• WORK REQUIRED: Copy out every line of the data exactly; do not include the images.

(Data items)
┄┄┄┄┄┄

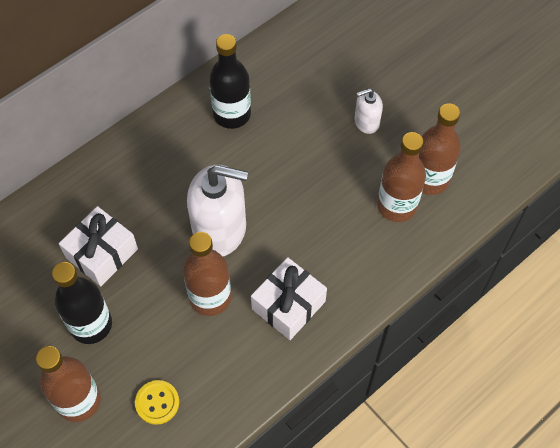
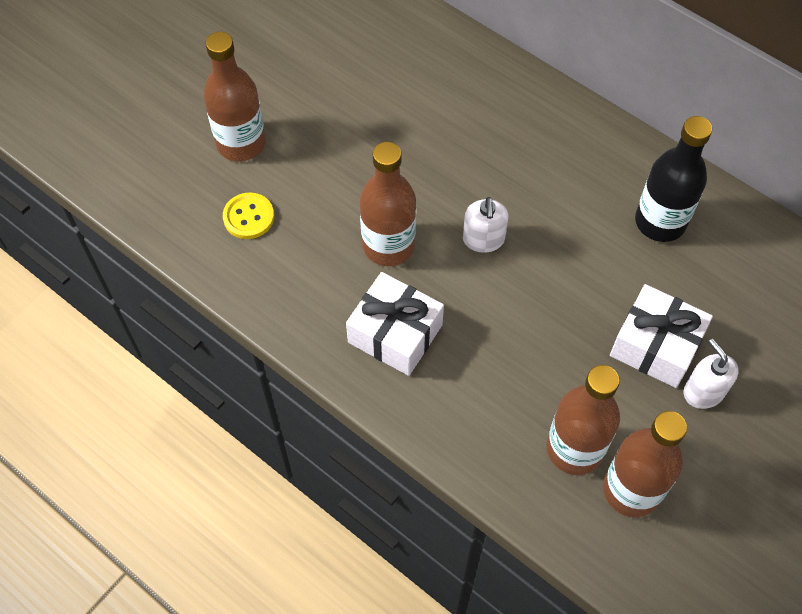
camera: 80 degrees right, 0 degrees up
black bottle [52,262,112,344] -> none
white gift [59,206,138,286] -> white gift moved to [610,284,713,388]
white soap dispenser [187,165,248,256] -> white soap dispenser [463,197,509,253], size x0.50

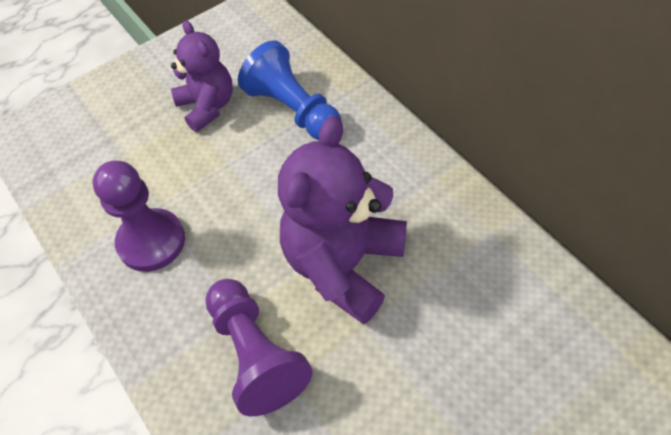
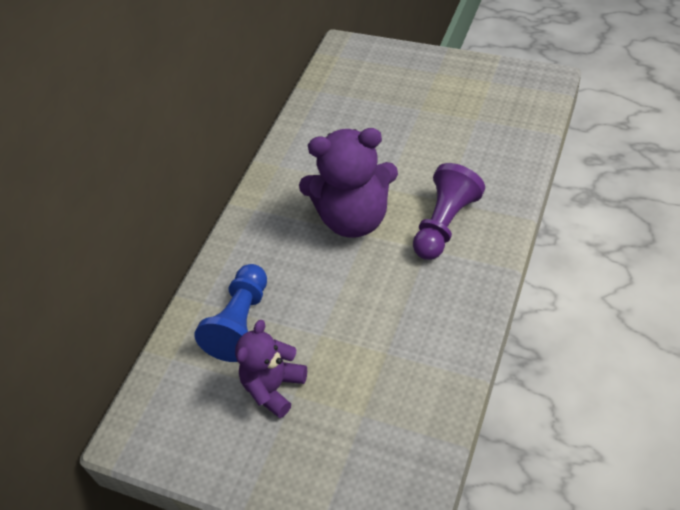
camera: 120 degrees left, 5 degrees down
purple pawn [93,161,185,272] -> none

┄┄┄┄┄┄

• EXERCISE OUTPUT:
camera: 80 degrees right, 0 degrees up
black bottle [52,262,112,344] -> none
white gift [59,206,138,286] -> white gift moved to [610,284,713,388]
white soap dispenser [187,165,248,256] -> white soap dispenser [463,197,509,253], size x0.50

camera: 120 degrees left, 5 degrees down
purple pawn [93,161,185,272] -> none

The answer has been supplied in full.